**Task item**
Your answer must be an exact copy of the lines from the one containing "brown flashlight: 1 -> 3" through the last line of the records below, with no pictures; please include nothing else.

**Records for this exercise**
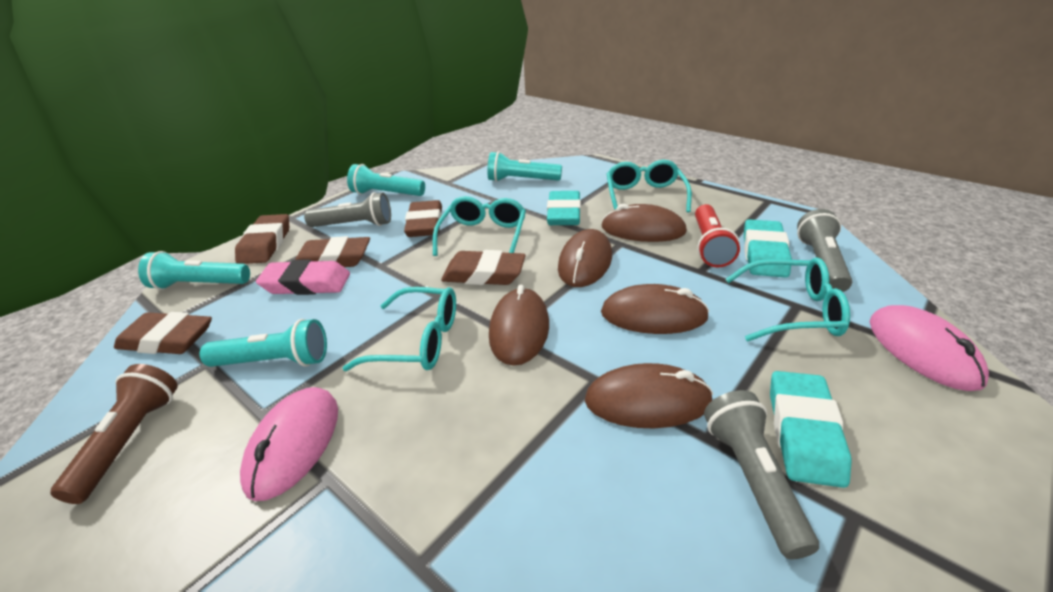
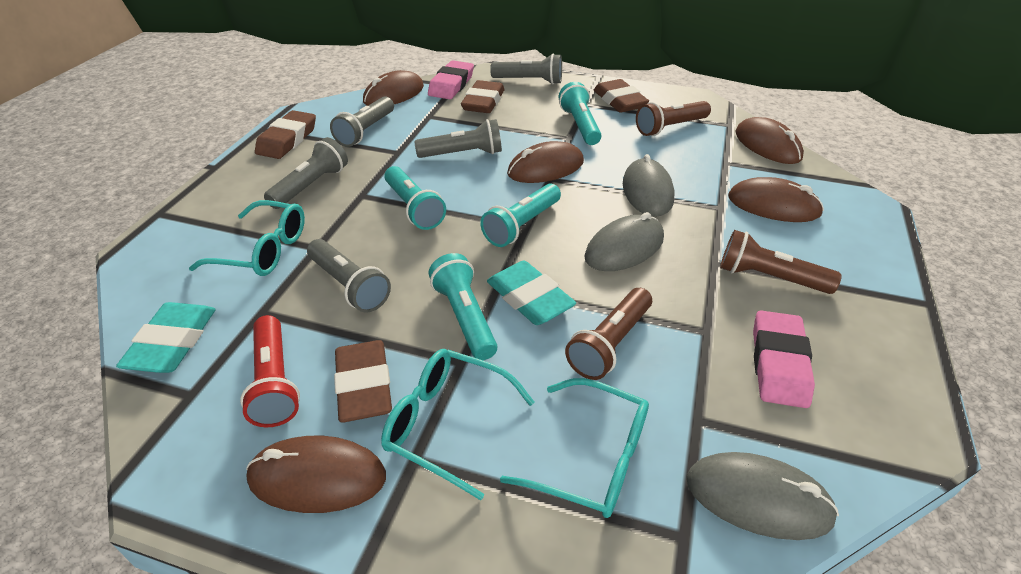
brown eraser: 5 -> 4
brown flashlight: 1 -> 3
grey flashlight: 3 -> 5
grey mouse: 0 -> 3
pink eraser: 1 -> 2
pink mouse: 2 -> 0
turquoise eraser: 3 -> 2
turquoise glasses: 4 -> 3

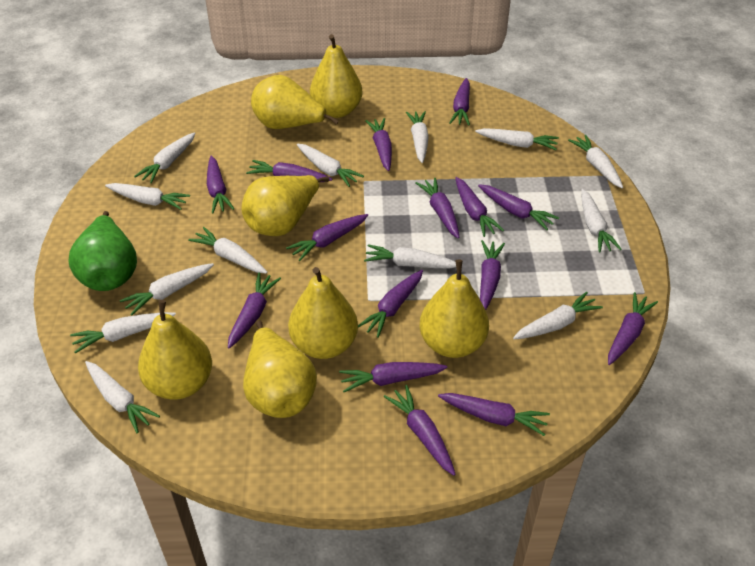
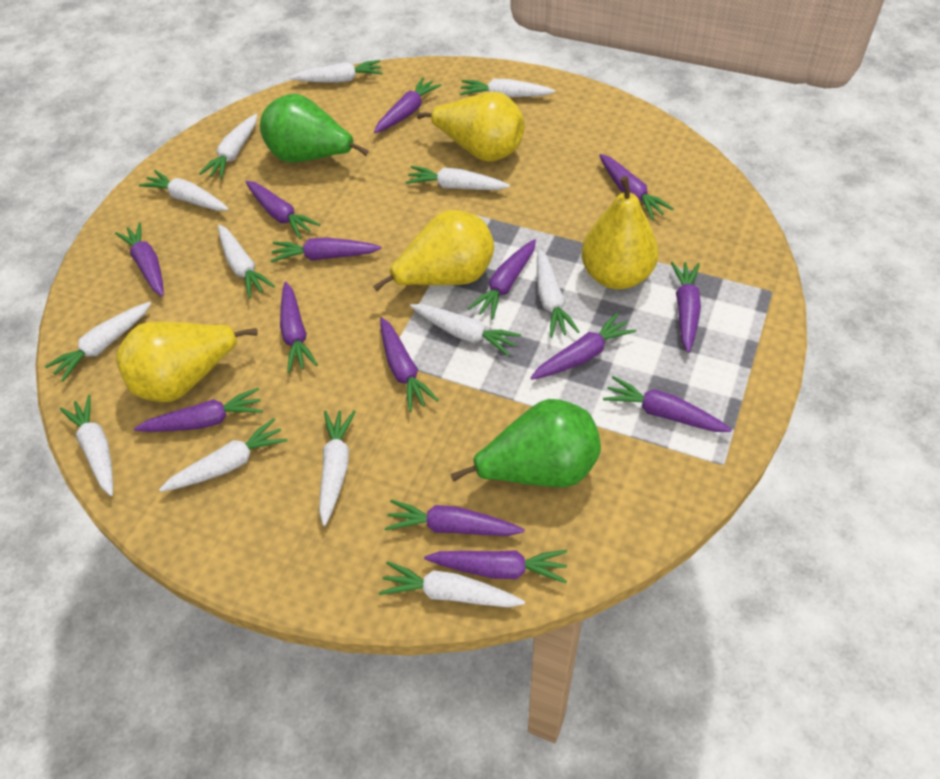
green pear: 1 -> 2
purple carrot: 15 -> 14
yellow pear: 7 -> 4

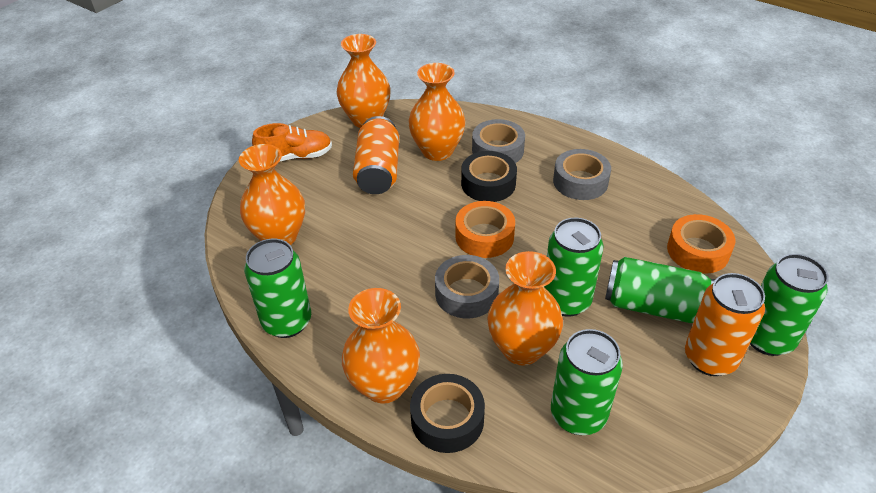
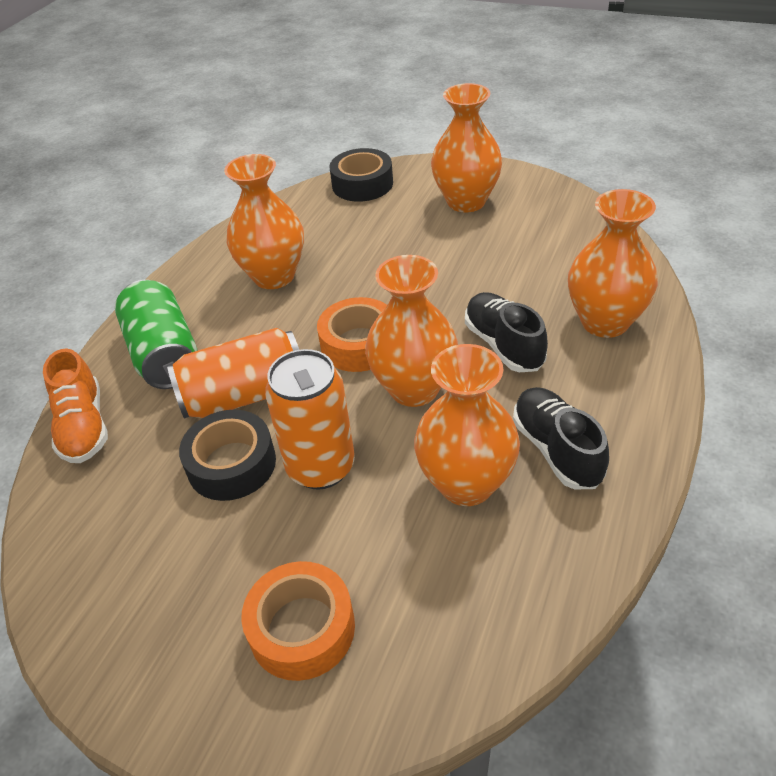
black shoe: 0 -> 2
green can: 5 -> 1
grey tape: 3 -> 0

**The answer**
brown flashlight: 1 -> 3
grey flashlight: 3 -> 5
grey mouse: 0 -> 3
pink eraser: 1 -> 2
pink mouse: 2 -> 0
turquoise eraser: 3 -> 2
turquoise glasses: 4 -> 3

green pear: 1 -> 2
purple carrot: 15 -> 14
yellow pear: 7 -> 4

black shoe: 0 -> 2
green can: 5 -> 1
grey tape: 3 -> 0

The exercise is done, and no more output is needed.